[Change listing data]
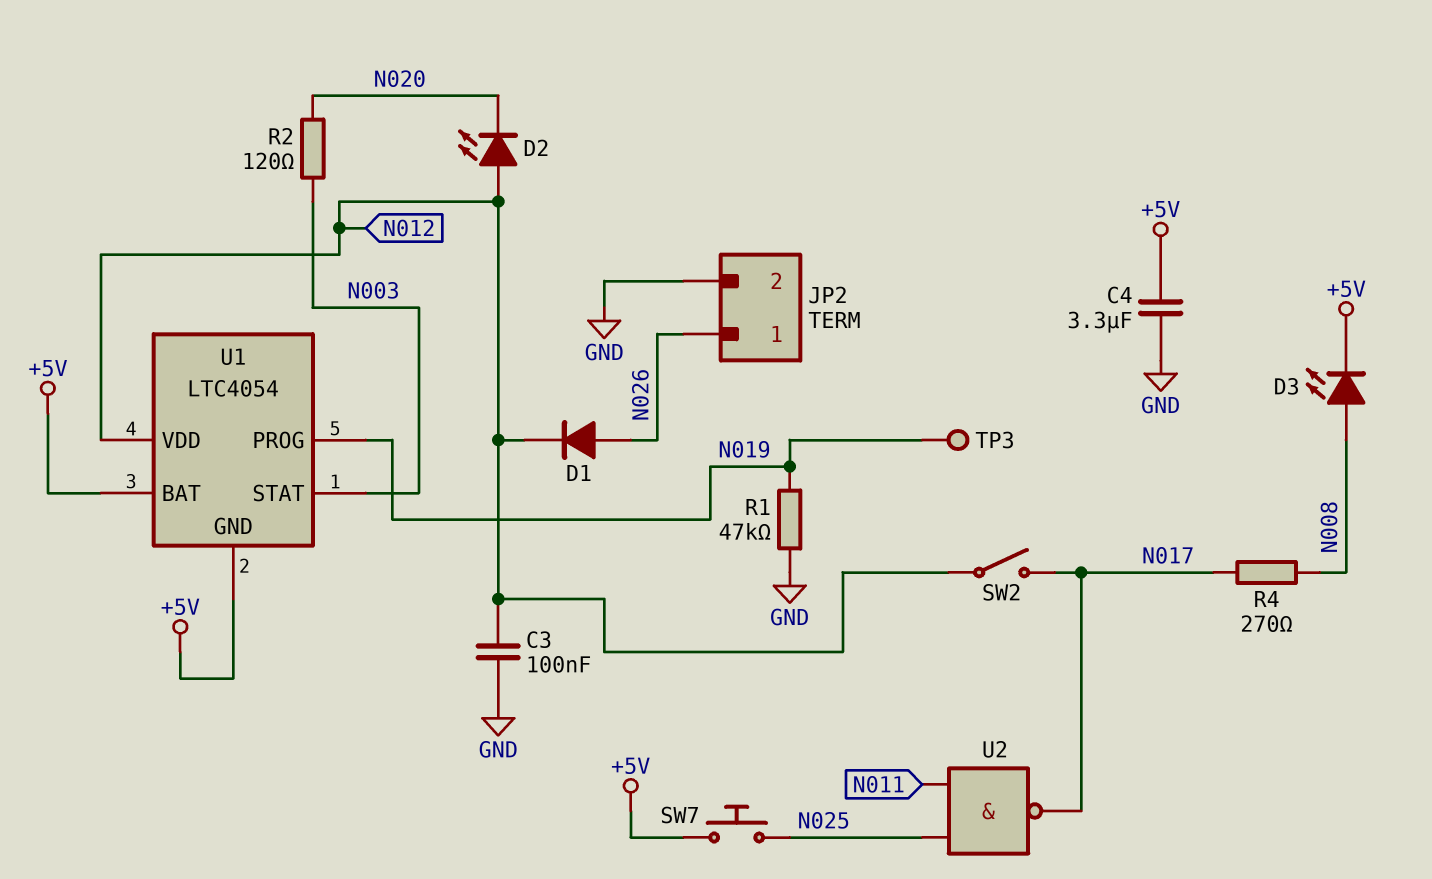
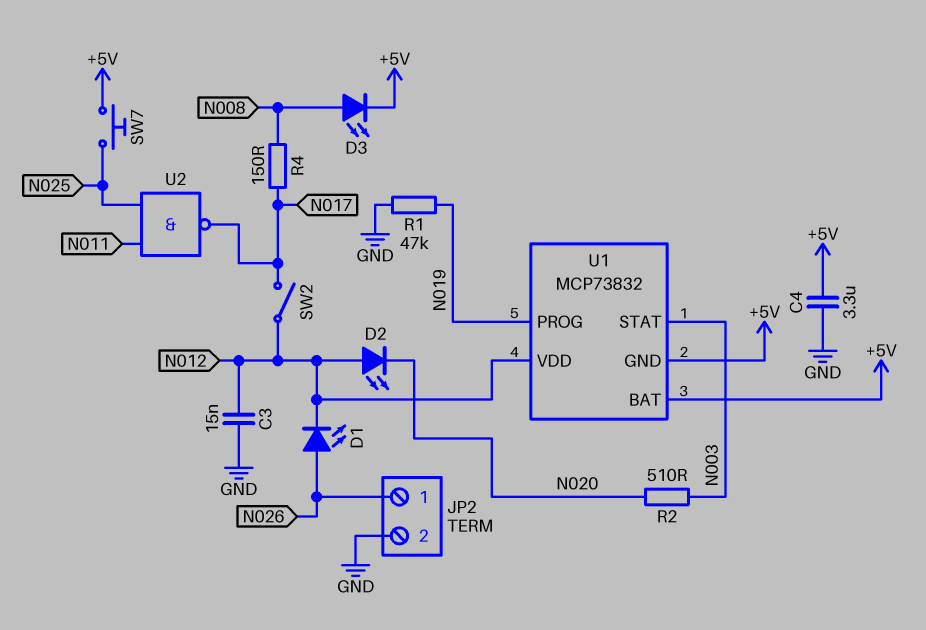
C3: 100nF (GND, N012) -> 15nF (GND, N012)
D1: diode (A N026, K N012) -> LED (A N026, K N012)
R2: 120 (N003, N020) -> 510 (N003, N020)
R4: 270 (N008, N017) -> 150 (N008, N017)
TP3: test point (N019) -> none
U1: LTC4054 -> MCP73832

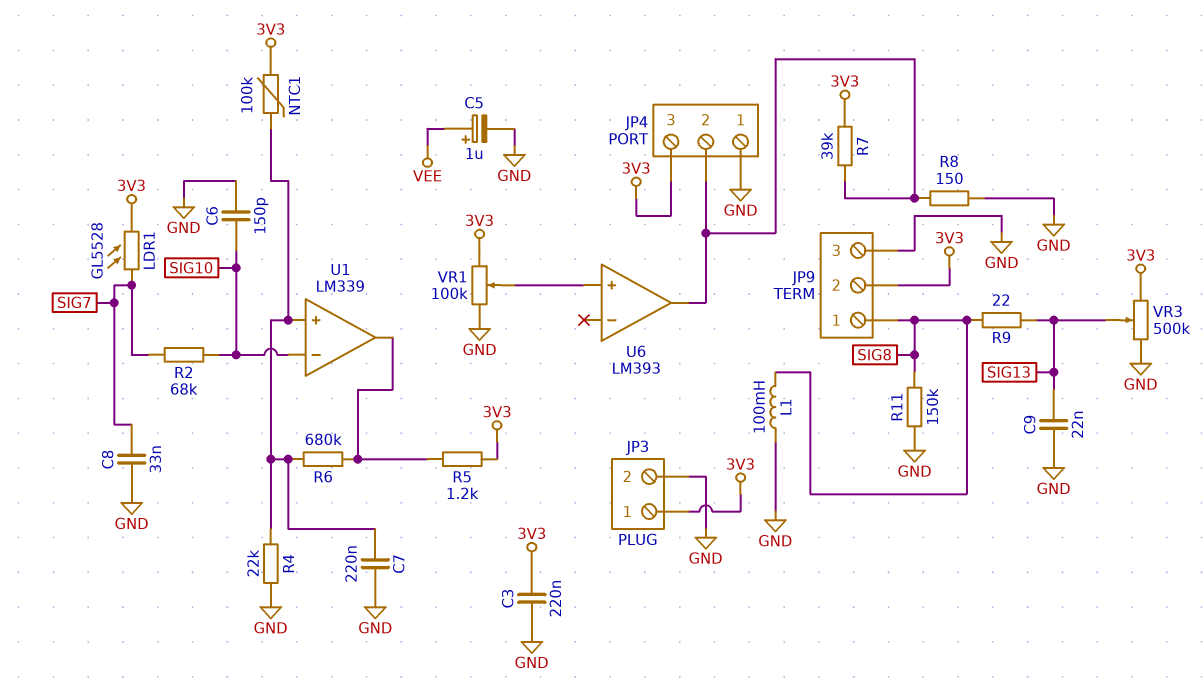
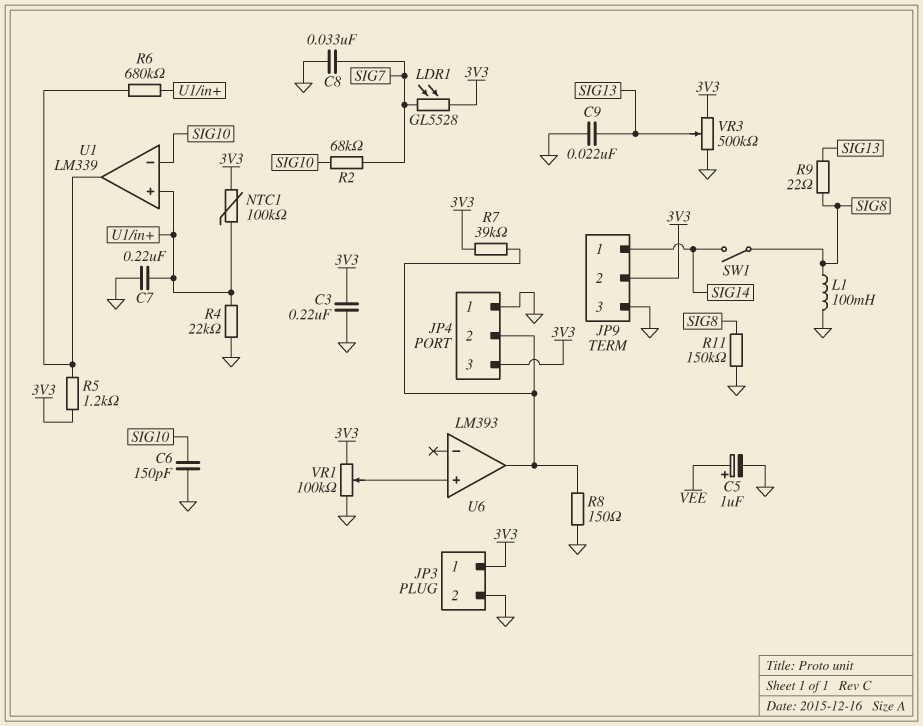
JP9 pin 1: SIG8 -> SIG14
SW1: none -> switch (SIG8, SIG14)

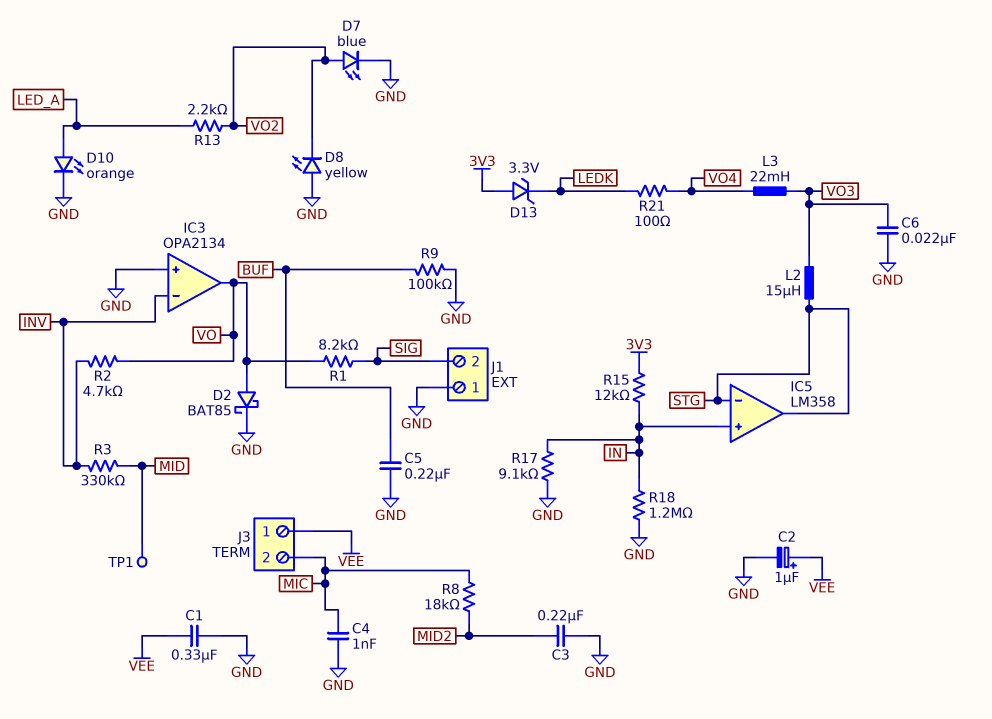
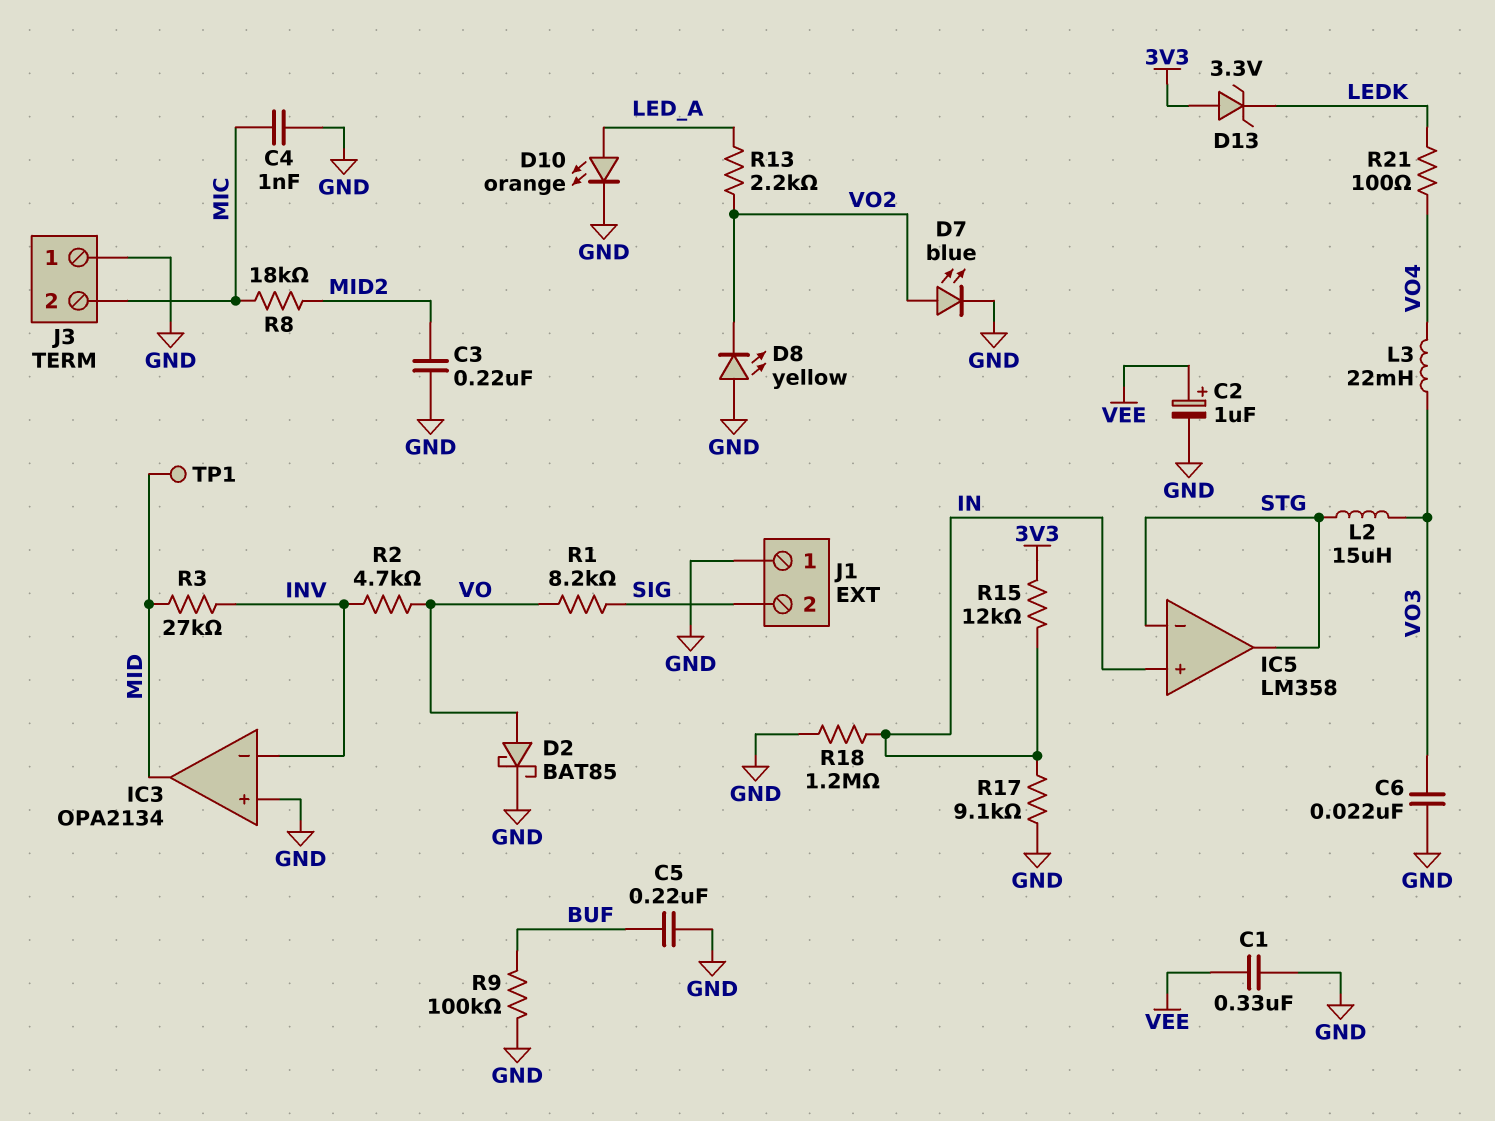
IC3 pin out: VO -> MID
J3 pin 1: VEE -> GND
R3: 330k (INV, MID) -> 27k (INV, MID)

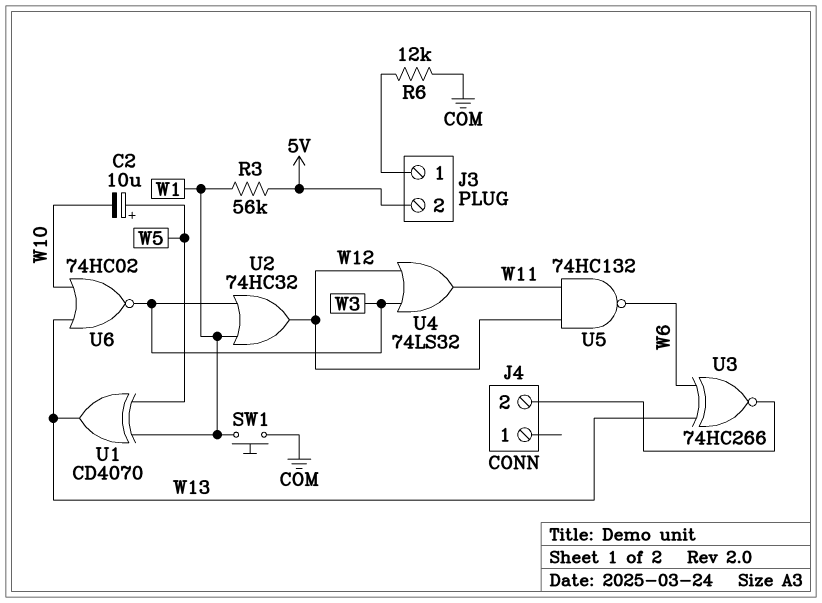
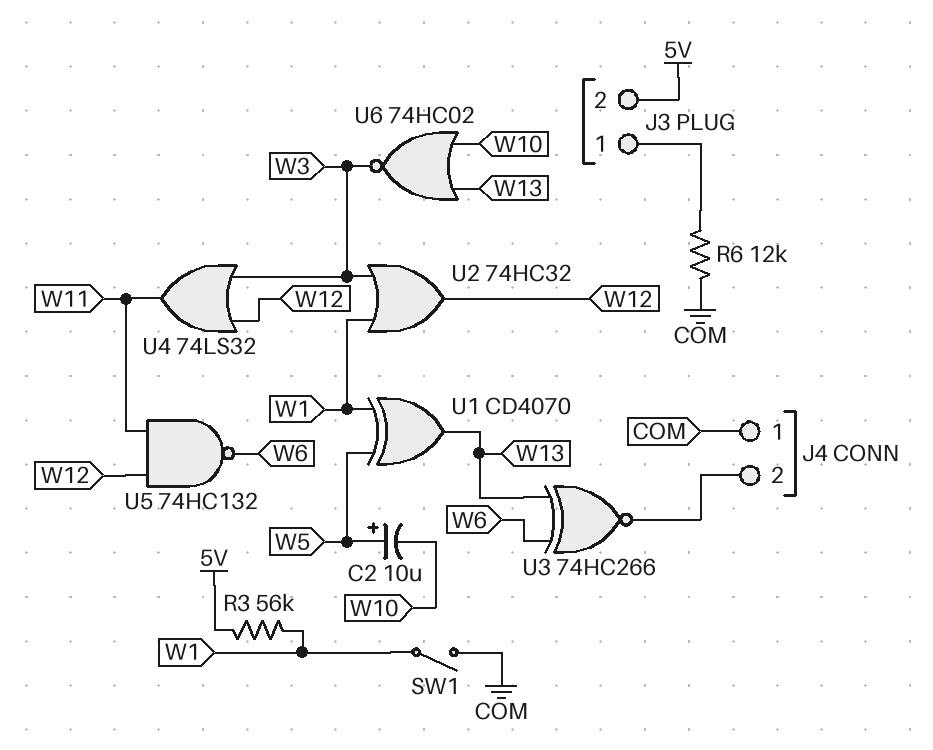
J4 pin 1: none -> COM
SW1: button (COM, W1) -> switch (COM, W1)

## ASSIGNMENT
Reproduce word for word the lines from the one containing "J3 pin 1: VEE -> GND" through the end of the data, both ends kept. Drop the pictures.

## SOLUTION TO THIS PROBLEM
J3 pin 1: VEE -> GND
R3: 330k (INV, MID) -> 27k (INV, MID)

J4 pin 1: none -> COM
SW1: button (COM, W1) -> switch (COM, W1)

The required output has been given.